- _YOUR OBJECTIVE_
Go to the line below containing "The camera went 15 degrees right" and print exactly from there through the line containing "The camera went 20", both included. Print nothing else.

Stored data entries
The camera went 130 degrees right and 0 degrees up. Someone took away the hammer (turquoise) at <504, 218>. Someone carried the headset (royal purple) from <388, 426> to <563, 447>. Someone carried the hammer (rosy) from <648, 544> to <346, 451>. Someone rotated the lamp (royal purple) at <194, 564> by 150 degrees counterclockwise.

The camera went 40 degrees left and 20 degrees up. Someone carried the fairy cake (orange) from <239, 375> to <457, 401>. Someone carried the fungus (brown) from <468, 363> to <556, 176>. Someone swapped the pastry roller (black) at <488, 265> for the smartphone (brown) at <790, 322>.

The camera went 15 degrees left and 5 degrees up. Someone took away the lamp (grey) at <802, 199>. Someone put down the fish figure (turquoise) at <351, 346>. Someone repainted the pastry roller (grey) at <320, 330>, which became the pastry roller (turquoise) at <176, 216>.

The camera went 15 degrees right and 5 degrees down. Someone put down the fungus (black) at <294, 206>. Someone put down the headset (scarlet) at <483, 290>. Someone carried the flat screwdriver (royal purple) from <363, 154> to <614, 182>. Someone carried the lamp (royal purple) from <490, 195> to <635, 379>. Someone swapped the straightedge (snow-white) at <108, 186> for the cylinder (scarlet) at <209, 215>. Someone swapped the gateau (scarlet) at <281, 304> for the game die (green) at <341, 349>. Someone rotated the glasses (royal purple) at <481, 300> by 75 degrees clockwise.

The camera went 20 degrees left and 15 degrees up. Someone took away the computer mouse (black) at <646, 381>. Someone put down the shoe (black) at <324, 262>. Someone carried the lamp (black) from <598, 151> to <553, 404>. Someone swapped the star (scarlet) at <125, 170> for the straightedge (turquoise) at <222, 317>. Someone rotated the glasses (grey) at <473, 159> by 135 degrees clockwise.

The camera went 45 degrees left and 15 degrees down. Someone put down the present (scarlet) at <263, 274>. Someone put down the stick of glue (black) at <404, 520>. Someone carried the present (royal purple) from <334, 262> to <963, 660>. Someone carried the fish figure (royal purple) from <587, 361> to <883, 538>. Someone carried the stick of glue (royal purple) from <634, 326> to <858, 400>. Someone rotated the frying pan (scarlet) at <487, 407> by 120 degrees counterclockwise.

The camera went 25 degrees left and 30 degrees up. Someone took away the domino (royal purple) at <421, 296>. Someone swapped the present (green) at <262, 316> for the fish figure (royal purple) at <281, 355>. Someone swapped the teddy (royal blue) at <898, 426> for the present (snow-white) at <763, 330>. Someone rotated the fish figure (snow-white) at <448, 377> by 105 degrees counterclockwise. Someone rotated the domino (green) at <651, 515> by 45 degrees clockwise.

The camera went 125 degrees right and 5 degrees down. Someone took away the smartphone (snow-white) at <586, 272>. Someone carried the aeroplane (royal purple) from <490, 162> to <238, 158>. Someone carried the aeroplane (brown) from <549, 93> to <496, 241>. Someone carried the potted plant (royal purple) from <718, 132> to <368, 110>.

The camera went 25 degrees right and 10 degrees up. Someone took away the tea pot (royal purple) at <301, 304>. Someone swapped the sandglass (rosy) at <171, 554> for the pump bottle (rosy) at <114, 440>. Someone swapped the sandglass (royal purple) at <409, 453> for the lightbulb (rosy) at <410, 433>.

- _REPLY_
The camera went 15 degrees right and 5 degrees down. Someone put down the fungus (black) at <294, 206>. Someone put down the headset (scarlet) at <483, 290>. Someone carried the flat screwdriver (royal purple) from <363, 154> to <614, 182>. Someone carried the lamp (royal purple) from <490, 195> to <635, 379>. Someone swapped the straightedge (snow-white) at <108, 186> for the cylinder (scarlet) at <209, 215>. Someone swapped the gateau (scarlet) at <281, 304> for the game die (green) at <341, 349>. Someone rotated the glasses (royal purple) at <481, 300> by 75 degrees clockwise.

The camera went 20 degrees left and 15 degrees up. Someone took away the computer mouse (black) at <646, 381>. Someone put down the shoe (black) at <324, 262>. Someone carried the lamp (black) from <598, 151> to <553, 404>. Someone swapped the star (scarlet) at <125, 170> for the straightedge (turquoise) at <222, 317>. Someone rotated the glasses (grey) at <473, 159> by 135 degrees clockwise.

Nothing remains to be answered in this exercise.